## RECORD EXTRACTS
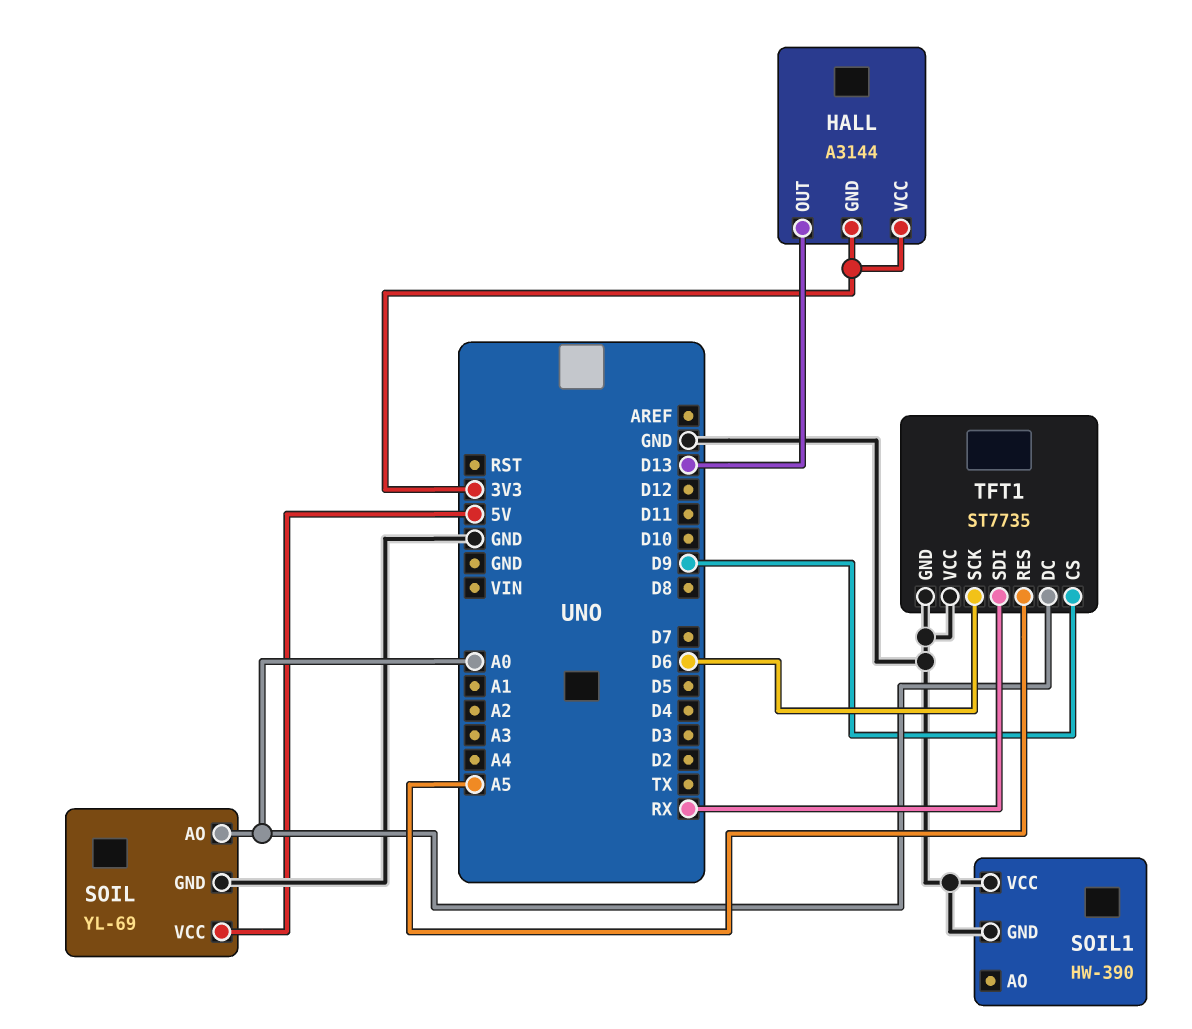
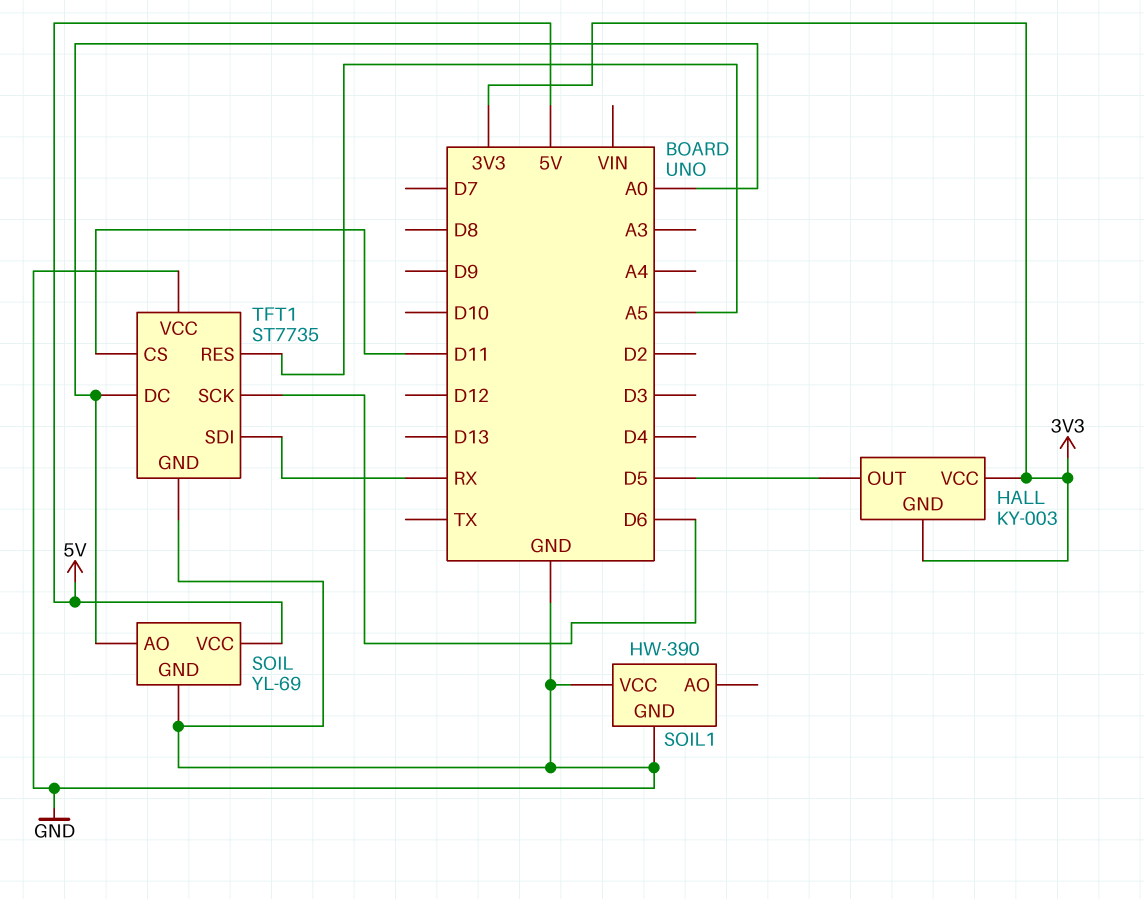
HALL: A3144 -> KY-003
HALL pin OUT: D13 -> D5
TFT1 pin CS: D9 -> D11

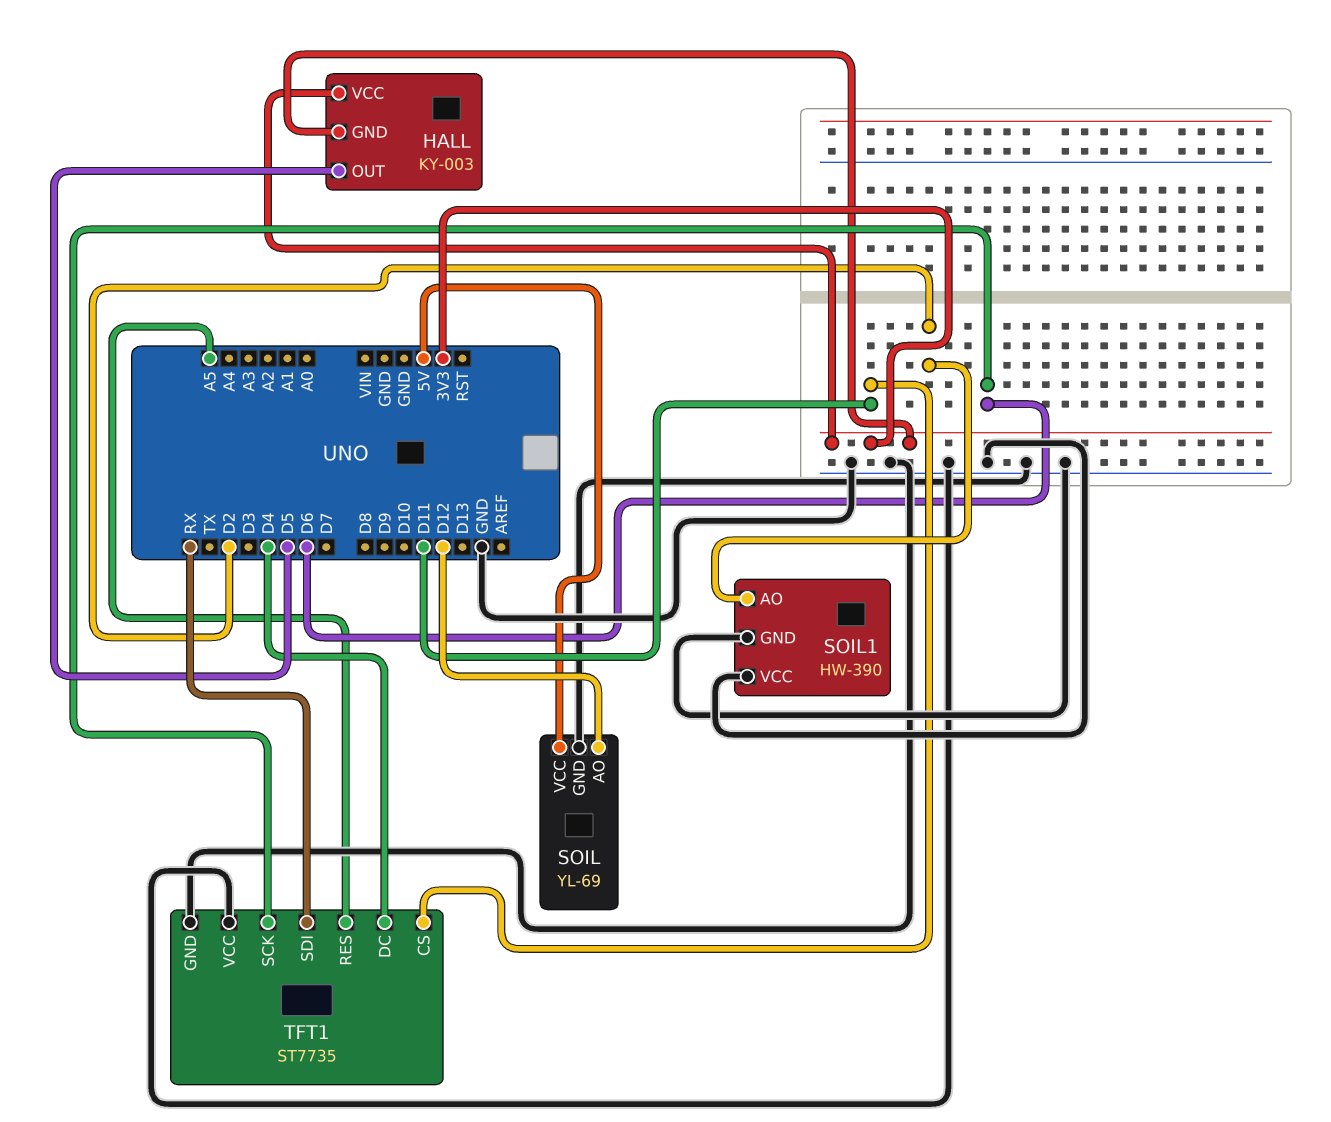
SOIL pin AO: A0 -> D12
SOIL1 pin AO: none -> D2
TFT1 pin DC: A0 -> D4

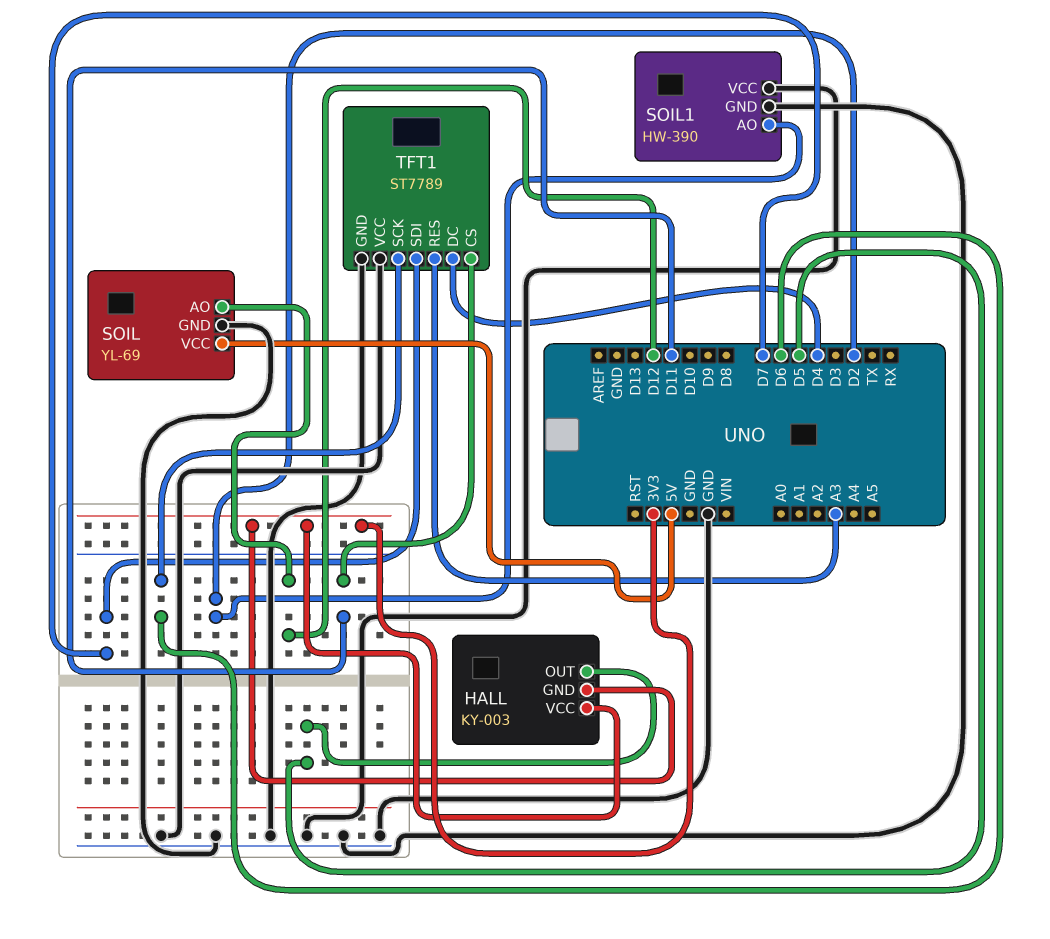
TFT1: ST7735 -> ST7789
TFT1 pin RES: A5 -> A3
TFT1 pin SDI: RX -> D7

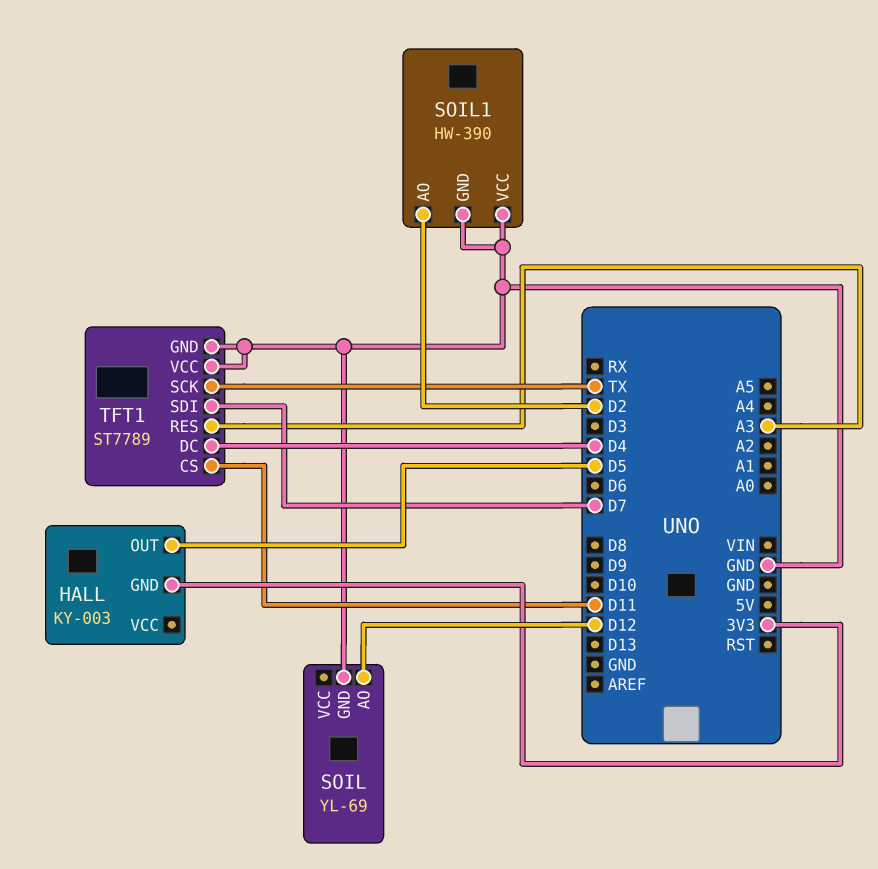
HALL pin VCC: 3V3 -> none
SOIL pin VCC: 5V -> none
TFT1 pin SCK: D6 -> TX

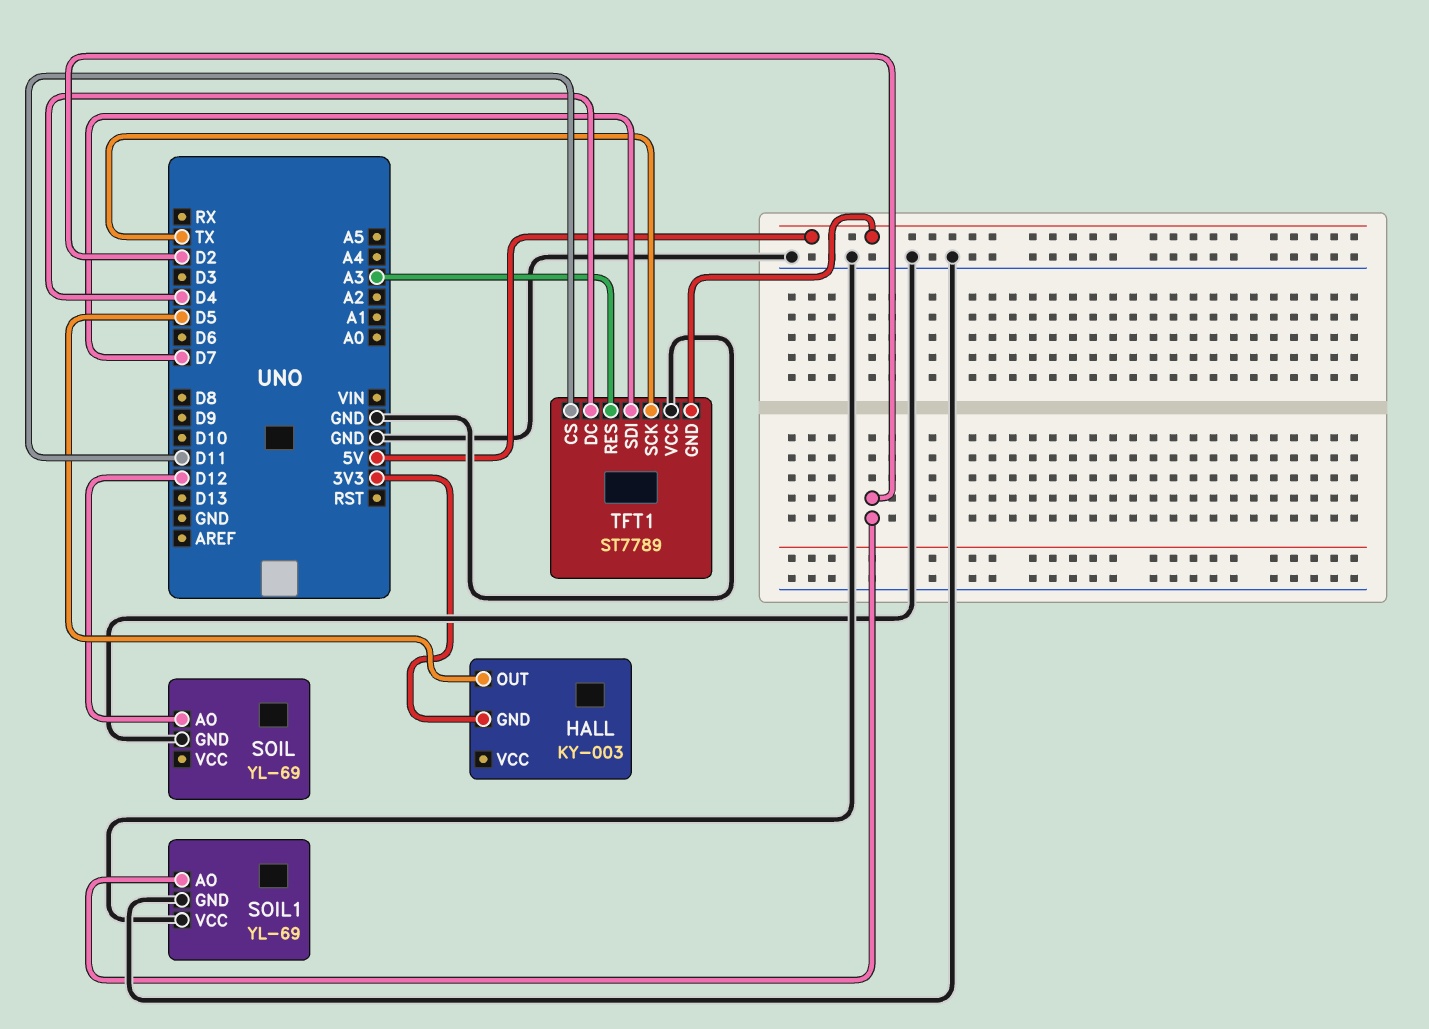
SOIL1: HW-390 -> YL-69
TFT1 pin GND: GND -> 5V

## HOW TO COMPLETE THIS TASK
Copy the records above exactly. The pictures are not part of the copy.

## THE ANSWER
HALL: A3144 -> KY-003
HALL pin OUT: D13 -> D5
TFT1 pin CS: D9 -> D11

SOIL pin AO: A0 -> D12
SOIL1 pin AO: none -> D2
TFT1 pin DC: A0 -> D4

TFT1: ST7735 -> ST7789
TFT1 pin RES: A5 -> A3
TFT1 pin SDI: RX -> D7

HALL pin VCC: 3V3 -> none
SOIL pin VCC: 5V -> none
TFT1 pin SCK: D6 -> TX

SOIL1: HW-390 -> YL-69
TFT1 pin GND: GND -> 5V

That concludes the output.